[Change detection data]
==*==

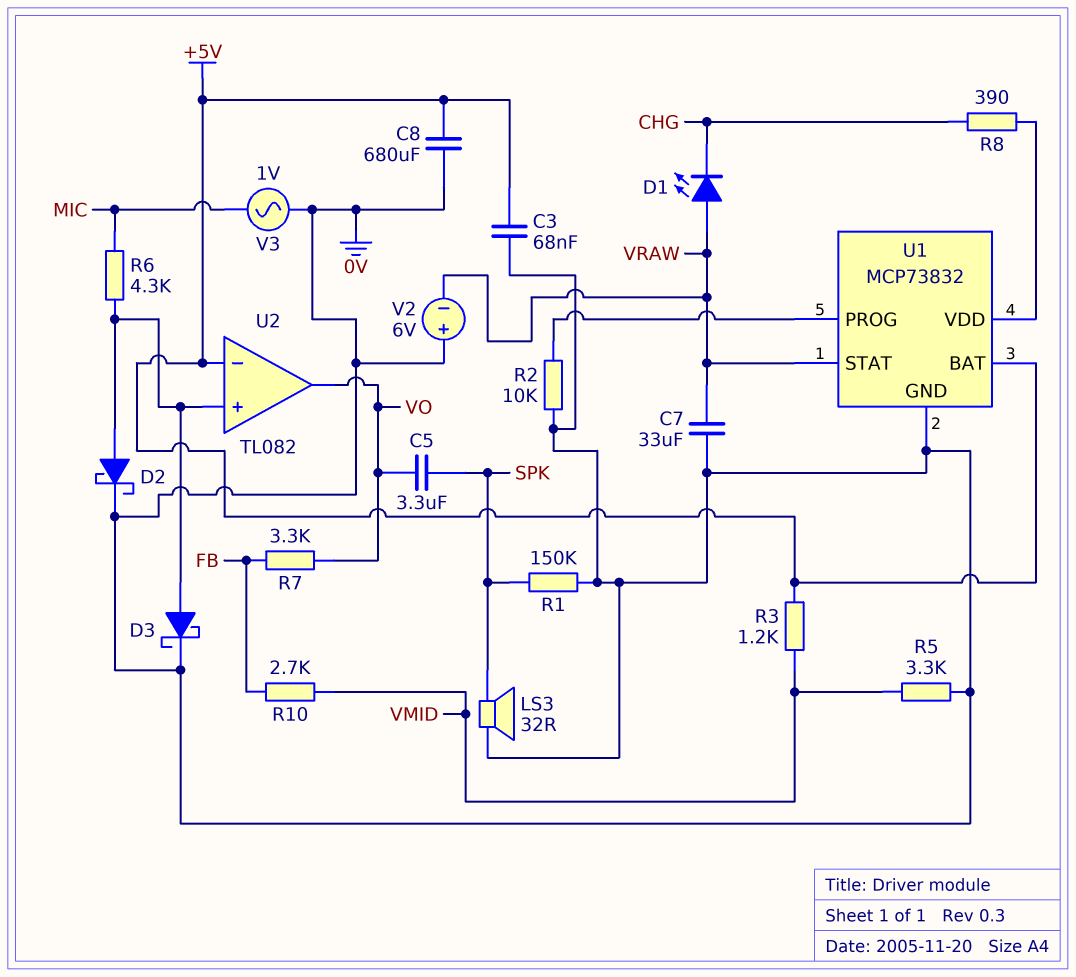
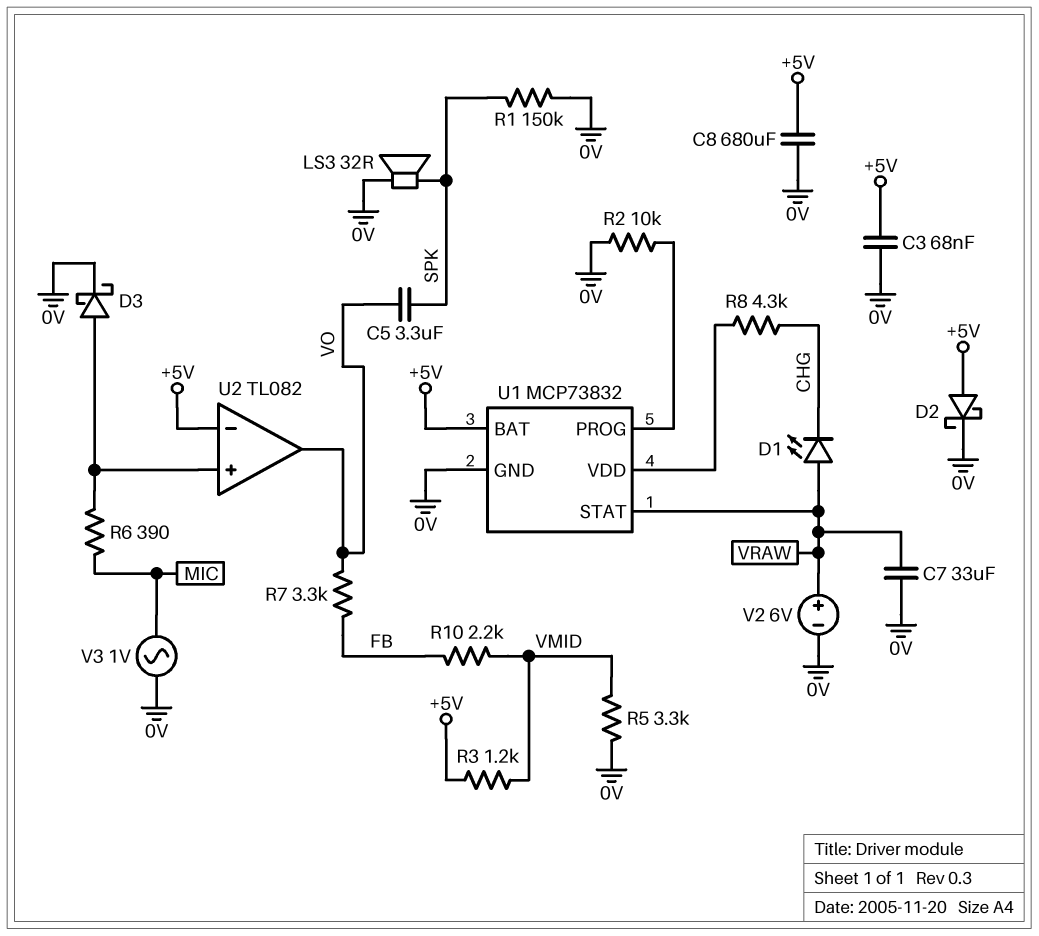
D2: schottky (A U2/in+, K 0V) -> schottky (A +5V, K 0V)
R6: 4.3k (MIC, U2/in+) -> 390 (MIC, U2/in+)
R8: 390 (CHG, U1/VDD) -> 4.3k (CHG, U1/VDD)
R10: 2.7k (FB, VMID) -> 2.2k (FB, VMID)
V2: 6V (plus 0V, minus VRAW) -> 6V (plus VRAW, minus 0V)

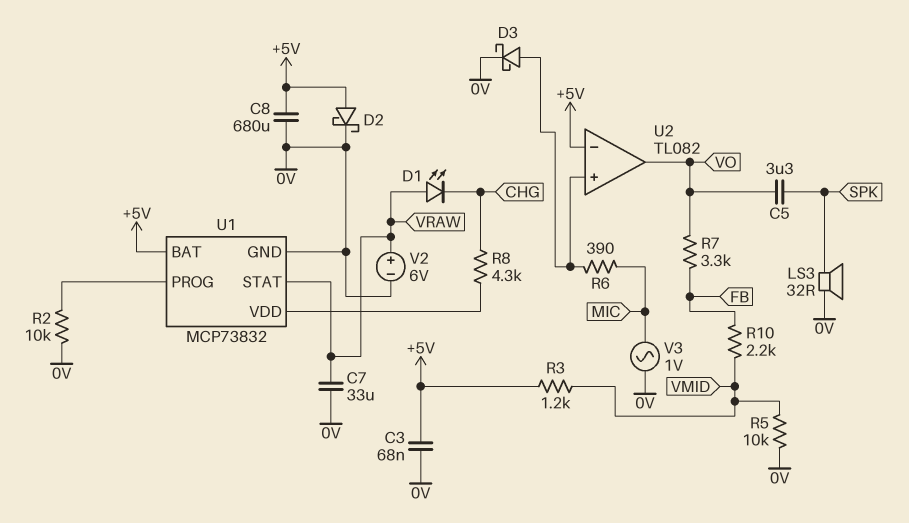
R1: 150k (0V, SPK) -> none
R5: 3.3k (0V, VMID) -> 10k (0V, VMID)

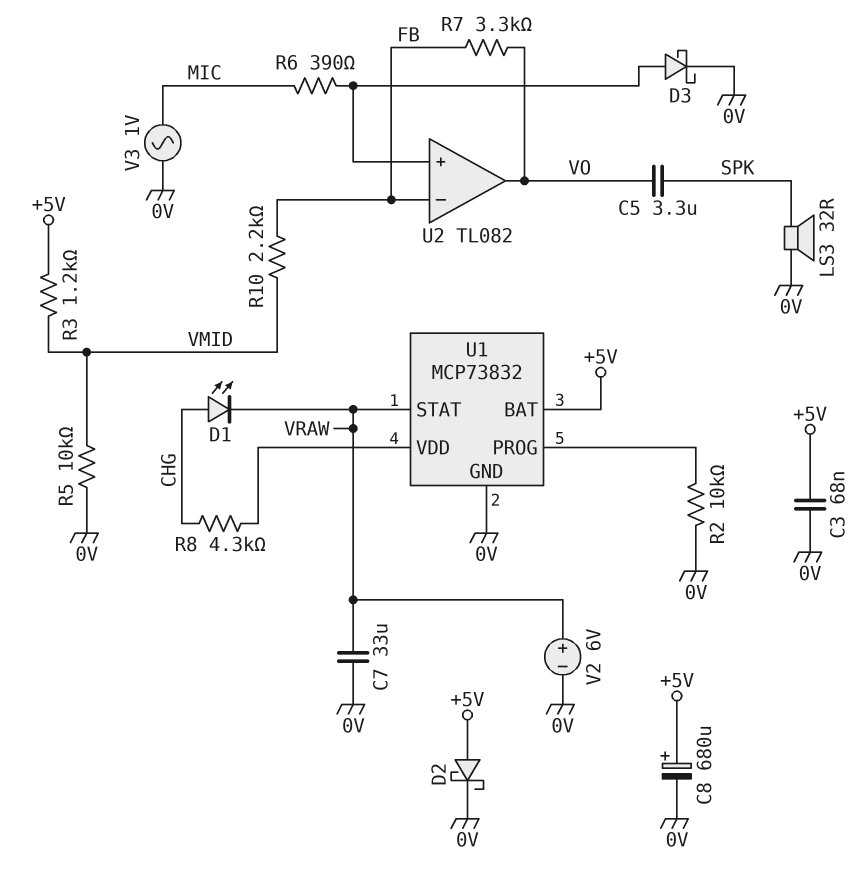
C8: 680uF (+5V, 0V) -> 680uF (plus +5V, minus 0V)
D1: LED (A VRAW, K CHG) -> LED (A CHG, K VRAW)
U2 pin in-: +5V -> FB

==*==

> TASK
Repeat the data above exactly, but not the pictures.

> YOUR RESPONSE
D2: schottky (A U2/in+, K 0V) -> schottky (A +5V, K 0V)
R6: 4.3k (MIC, U2/in+) -> 390 (MIC, U2/in+)
R8: 390 (CHG, U1/VDD) -> 4.3k (CHG, U1/VDD)
R10: 2.7k (FB, VMID) -> 2.2k (FB, VMID)
V2: 6V (plus 0V, minus VRAW) -> 6V (plus VRAW, minus 0V)

R1: 150k (0V, SPK) -> none
R5: 3.3k (0V, VMID) -> 10k (0V, VMID)

C8: 680uF (+5V, 0V) -> 680uF (plus +5V, minus 0V)
D1: LED (A VRAW, K CHG) -> LED (A CHG, K VRAW)
U2 pin in-: +5V -> FB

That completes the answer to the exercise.